What is expected
The lines you return must be all those in the data that hold the string "brown".
[Input — start]
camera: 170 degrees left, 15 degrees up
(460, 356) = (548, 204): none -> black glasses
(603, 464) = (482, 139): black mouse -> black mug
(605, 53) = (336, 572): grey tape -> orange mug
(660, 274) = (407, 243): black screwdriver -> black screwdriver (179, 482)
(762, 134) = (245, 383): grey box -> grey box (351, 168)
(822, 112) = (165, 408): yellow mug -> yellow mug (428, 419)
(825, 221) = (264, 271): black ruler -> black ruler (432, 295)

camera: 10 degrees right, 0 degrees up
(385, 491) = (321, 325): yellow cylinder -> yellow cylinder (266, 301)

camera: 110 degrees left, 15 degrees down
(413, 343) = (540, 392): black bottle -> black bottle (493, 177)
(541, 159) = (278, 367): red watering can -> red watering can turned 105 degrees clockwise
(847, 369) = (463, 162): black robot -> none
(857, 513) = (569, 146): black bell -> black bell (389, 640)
[Input — finish]
[Input — start]
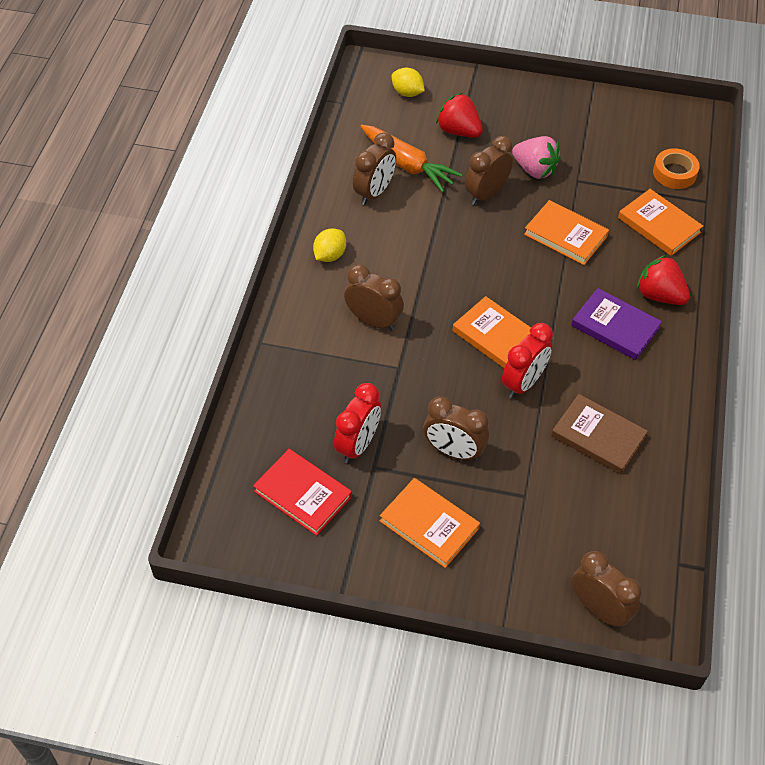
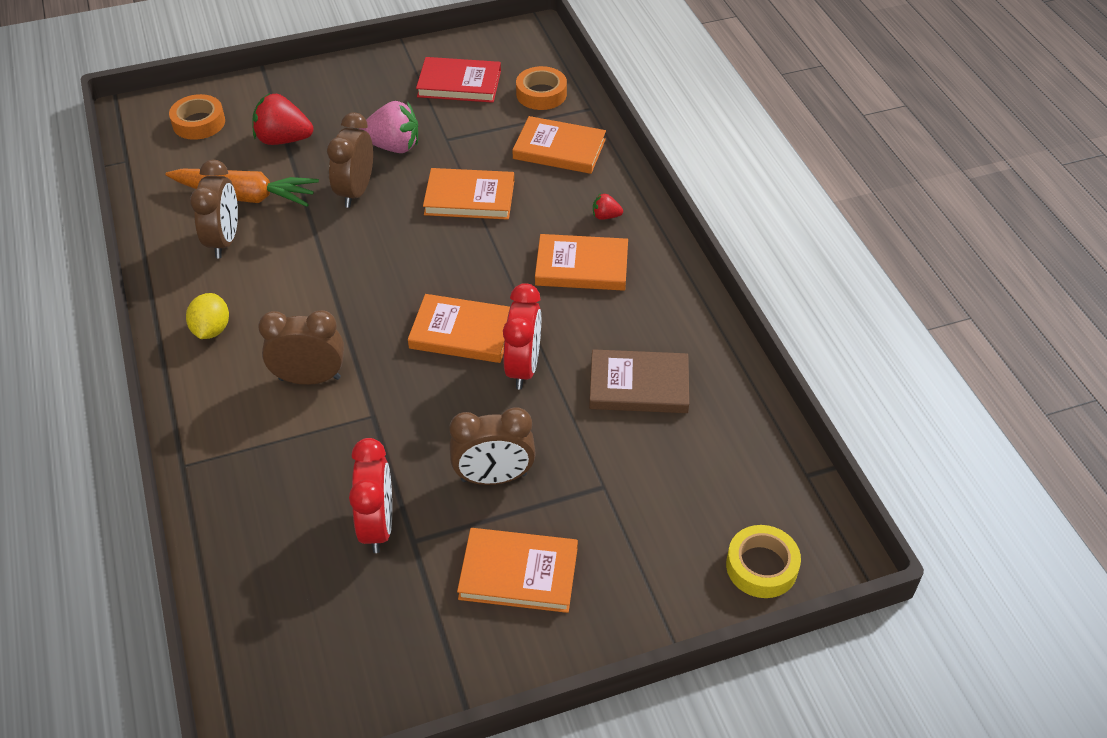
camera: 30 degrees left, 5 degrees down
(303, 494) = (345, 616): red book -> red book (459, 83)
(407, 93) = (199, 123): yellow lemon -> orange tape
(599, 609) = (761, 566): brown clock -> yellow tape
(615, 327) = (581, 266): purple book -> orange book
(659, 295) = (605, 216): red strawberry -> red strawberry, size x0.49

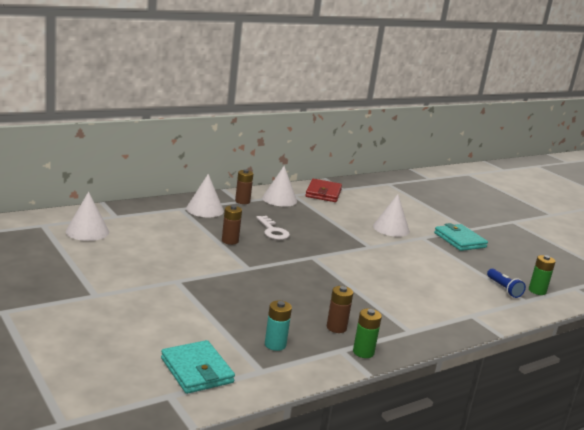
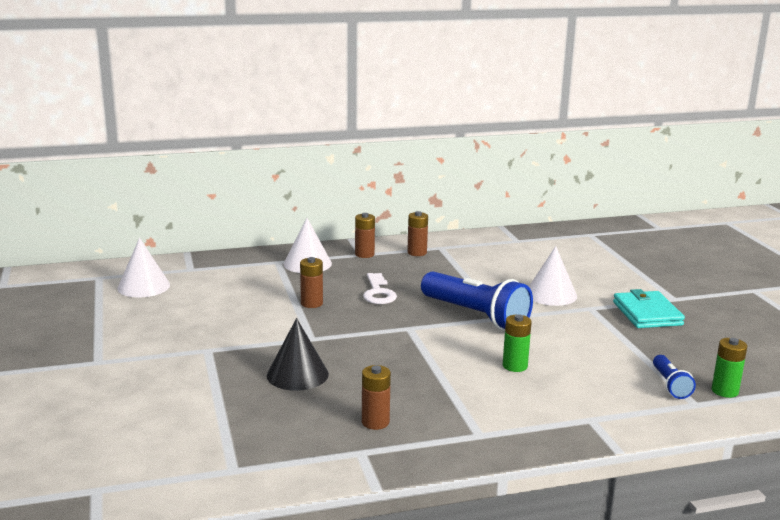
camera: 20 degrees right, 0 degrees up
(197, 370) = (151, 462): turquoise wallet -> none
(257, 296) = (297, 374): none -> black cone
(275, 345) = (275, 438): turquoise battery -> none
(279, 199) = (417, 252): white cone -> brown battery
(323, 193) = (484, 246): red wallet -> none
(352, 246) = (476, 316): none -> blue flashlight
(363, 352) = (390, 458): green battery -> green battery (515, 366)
[Input — finish]
Exercise solution
(599, 609) = (761, 566): brown clock -> yellow tape
(279, 199) = (417, 252): white cone -> brown battery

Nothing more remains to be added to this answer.